[[ DATA SECTION, beginning ]]

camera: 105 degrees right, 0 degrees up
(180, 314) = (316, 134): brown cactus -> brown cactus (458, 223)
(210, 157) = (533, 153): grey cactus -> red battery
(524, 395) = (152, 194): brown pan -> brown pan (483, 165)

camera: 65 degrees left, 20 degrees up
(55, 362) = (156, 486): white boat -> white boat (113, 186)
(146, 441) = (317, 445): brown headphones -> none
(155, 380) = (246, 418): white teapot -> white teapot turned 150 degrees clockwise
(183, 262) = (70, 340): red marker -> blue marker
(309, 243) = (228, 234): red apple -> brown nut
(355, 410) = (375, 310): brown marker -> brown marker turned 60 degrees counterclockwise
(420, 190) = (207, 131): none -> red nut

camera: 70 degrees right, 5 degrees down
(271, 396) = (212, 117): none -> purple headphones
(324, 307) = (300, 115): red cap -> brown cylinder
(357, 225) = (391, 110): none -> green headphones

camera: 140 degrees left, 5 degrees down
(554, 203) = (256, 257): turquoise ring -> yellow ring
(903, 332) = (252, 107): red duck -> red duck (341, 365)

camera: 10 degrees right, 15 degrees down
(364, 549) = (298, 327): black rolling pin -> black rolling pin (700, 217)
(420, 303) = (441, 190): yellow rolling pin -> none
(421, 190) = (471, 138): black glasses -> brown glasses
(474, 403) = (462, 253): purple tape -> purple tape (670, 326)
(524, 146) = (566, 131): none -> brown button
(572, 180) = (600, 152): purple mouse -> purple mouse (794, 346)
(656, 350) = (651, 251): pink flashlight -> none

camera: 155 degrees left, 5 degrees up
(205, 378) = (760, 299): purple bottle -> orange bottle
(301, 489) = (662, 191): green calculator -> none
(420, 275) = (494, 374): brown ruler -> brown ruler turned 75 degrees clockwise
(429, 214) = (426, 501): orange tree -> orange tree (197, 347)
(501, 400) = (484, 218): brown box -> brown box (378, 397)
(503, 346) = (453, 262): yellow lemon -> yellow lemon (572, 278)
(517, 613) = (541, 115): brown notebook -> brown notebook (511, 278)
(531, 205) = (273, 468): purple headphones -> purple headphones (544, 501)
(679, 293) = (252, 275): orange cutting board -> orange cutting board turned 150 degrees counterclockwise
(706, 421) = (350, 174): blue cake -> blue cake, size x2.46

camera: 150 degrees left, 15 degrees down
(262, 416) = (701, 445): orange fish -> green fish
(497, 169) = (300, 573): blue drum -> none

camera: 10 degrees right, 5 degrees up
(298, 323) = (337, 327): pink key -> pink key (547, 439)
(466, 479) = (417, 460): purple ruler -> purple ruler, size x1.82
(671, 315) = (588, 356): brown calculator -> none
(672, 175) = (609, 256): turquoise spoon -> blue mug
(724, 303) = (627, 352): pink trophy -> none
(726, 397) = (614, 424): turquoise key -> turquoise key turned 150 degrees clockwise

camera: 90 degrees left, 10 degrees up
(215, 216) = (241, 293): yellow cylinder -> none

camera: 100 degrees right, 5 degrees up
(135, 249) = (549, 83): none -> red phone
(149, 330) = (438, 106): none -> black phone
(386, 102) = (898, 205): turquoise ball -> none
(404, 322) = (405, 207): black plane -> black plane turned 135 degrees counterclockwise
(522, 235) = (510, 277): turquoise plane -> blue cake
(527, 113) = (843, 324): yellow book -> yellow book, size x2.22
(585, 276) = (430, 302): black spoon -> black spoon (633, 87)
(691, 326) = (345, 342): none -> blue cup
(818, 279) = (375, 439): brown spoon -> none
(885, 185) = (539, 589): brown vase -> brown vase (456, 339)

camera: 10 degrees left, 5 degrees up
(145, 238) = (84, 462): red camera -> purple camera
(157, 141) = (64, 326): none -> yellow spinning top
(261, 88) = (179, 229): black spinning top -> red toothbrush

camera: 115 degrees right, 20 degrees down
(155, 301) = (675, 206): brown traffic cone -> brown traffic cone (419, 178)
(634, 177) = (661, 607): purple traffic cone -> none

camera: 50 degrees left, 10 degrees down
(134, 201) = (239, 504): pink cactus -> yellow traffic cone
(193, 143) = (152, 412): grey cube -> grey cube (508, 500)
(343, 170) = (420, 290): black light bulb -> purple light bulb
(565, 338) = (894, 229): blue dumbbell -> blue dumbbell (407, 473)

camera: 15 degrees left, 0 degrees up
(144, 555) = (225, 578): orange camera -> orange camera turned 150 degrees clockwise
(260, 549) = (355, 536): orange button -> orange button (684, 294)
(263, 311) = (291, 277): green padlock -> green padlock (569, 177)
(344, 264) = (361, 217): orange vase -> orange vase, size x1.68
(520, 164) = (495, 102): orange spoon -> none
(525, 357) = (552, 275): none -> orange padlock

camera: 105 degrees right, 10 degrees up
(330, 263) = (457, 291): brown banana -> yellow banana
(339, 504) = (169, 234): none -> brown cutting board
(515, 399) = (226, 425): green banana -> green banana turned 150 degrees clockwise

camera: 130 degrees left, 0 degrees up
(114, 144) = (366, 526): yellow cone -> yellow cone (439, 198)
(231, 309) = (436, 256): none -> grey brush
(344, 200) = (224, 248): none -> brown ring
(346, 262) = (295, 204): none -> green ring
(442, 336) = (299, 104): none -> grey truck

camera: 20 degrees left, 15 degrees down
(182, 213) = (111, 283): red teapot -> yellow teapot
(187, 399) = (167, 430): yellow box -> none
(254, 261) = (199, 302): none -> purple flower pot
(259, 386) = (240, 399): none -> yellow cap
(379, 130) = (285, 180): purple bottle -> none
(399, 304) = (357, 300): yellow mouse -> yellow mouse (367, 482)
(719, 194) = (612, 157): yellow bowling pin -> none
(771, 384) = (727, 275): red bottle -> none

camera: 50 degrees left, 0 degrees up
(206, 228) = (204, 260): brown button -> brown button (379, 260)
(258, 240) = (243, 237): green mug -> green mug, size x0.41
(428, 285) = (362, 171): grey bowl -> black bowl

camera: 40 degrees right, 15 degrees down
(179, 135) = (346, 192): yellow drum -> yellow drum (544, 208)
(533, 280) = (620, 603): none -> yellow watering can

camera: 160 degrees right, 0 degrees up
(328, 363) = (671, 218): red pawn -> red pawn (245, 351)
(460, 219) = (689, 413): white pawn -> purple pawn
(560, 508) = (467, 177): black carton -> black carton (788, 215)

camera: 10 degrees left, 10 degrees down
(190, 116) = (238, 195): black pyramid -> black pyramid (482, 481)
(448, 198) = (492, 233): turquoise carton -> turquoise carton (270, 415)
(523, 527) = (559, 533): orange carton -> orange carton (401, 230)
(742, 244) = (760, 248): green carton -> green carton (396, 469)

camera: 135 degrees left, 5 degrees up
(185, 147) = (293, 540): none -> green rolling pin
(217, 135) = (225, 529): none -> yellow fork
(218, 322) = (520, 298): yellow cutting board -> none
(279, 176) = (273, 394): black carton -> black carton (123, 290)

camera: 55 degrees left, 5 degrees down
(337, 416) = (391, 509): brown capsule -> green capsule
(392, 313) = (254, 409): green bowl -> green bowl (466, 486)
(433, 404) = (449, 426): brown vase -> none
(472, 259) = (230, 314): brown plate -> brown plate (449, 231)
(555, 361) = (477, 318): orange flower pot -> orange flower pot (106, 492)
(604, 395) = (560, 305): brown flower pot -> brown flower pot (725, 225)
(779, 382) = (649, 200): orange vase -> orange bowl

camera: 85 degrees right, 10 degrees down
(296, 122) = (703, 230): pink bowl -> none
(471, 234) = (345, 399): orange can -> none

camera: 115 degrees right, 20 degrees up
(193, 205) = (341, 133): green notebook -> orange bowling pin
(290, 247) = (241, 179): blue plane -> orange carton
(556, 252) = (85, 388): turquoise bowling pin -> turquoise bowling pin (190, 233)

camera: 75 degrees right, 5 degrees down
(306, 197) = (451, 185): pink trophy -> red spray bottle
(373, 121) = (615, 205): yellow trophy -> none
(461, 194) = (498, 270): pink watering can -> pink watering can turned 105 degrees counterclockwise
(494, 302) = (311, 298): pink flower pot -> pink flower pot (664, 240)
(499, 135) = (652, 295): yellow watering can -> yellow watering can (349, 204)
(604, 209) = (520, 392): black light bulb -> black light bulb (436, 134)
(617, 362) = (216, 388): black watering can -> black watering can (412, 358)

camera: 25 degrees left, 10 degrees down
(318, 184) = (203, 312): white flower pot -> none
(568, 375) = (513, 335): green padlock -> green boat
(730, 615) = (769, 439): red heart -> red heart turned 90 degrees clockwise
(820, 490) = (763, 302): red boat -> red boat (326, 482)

[[ DATA SECTION, end ]]

**WORK ORDER**
All lines with the word "mouse" must be located in the data and copied.

**EXERCISE OUTPUT**
(572, 180) = (600, 152): purple mouse -> purple mouse (794, 346)
(399, 304) = (357, 300): yellow mouse -> yellow mouse (367, 482)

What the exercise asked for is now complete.